#### DATA SECTION:
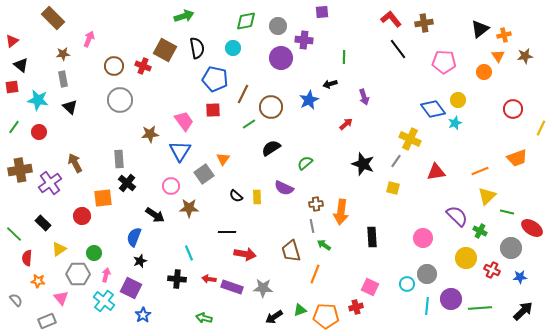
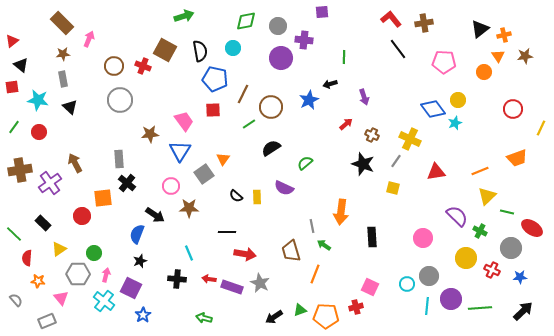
brown rectangle at (53, 18): moved 9 px right, 5 px down
black semicircle at (197, 48): moved 3 px right, 3 px down
brown cross at (316, 204): moved 56 px right, 69 px up; rotated 32 degrees clockwise
blue semicircle at (134, 237): moved 3 px right, 3 px up
gray circle at (427, 274): moved 2 px right, 2 px down
gray star at (263, 288): moved 3 px left, 5 px up; rotated 24 degrees clockwise
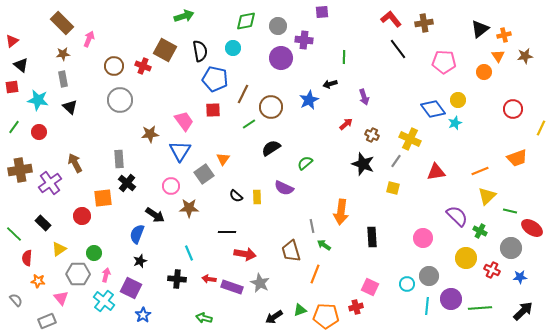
green line at (507, 212): moved 3 px right, 1 px up
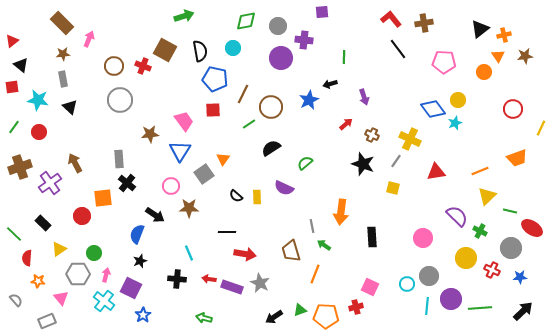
brown cross at (20, 170): moved 3 px up; rotated 10 degrees counterclockwise
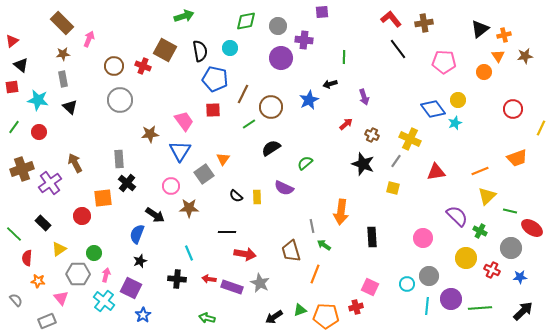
cyan circle at (233, 48): moved 3 px left
brown cross at (20, 167): moved 2 px right, 2 px down
green arrow at (204, 318): moved 3 px right
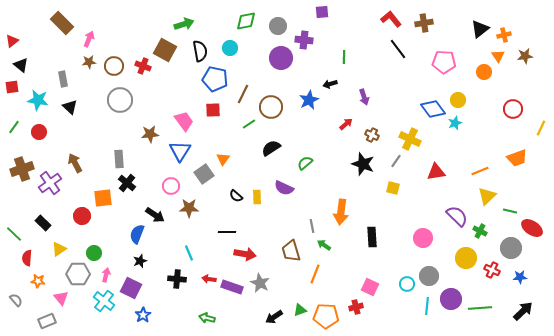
green arrow at (184, 16): moved 8 px down
brown star at (63, 54): moved 26 px right, 8 px down
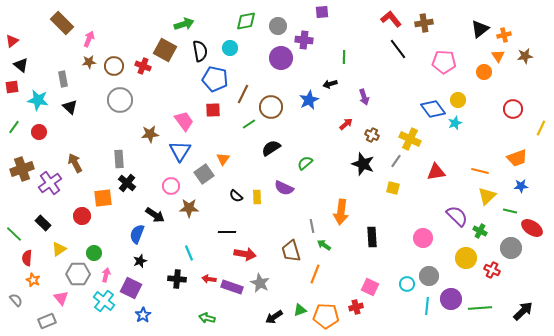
orange line at (480, 171): rotated 36 degrees clockwise
blue star at (520, 277): moved 1 px right, 91 px up
orange star at (38, 281): moved 5 px left, 1 px up; rotated 16 degrees clockwise
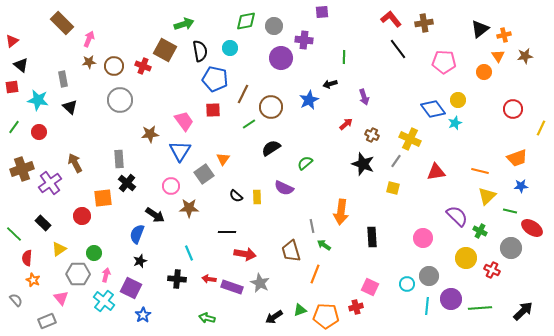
gray circle at (278, 26): moved 4 px left
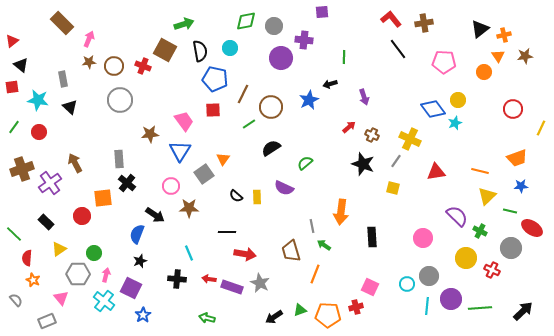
red arrow at (346, 124): moved 3 px right, 3 px down
black rectangle at (43, 223): moved 3 px right, 1 px up
orange pentagon at (326, 316): moved 2 px right, 1 px up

#### YOUR OBJECTIVE:
Copy out the lines again, swapping every "brown cross" for "purple cross" and changing nothing else. Leave the pictures out.

#### ANSWER:
brown rectangle at (53, 18): moved 9 px right, 5 px down
black semicircle at (197, 48): moved 3 px right, 3 px down
purple cross at (316, 204): moved 56 px right, 69 px up; rotated 32 degrees clockwise
blue semicircle at (134, 237): moved 3 px right, 3 px up
gray circle at (427, 274): moved 2 px right, 2 px down
gray star at (263, 288): moved 3 px left, 5 px up; rotated 24 degrees clockwise
green line at (507, 212): moved 3 px right, 1 px up
purple cross at (20, 170): moved 3 px up; rotated 10 degrees counterclockwise
cyan circle at (233, 48): moved 3 px left
purple cross at (20, 167): moved 2 px right, 2 px down
green arrow at (204, 318): moved 3 px right
green arrow at (184, 16): moved 8 px down
brown star at (63, 54): moved 26 px right, 8 px down
orange line at (480, 171): rotated 36 degrees clockwise
blue star at (520, 277): moved 1 px right, 91 px up
orange star at (38, 281): moved 5 px left, 1 px up; rotated 16 degrees clockwise
gray circle at (278, 26): moved 4 px left
red arrow at (346, 124): moved 3 px right, 3 px down
black rectangle at (43, 223): moved 3 px right, 1 px up
orange pentagon at (326, 316): moved 2 px right, 1 px up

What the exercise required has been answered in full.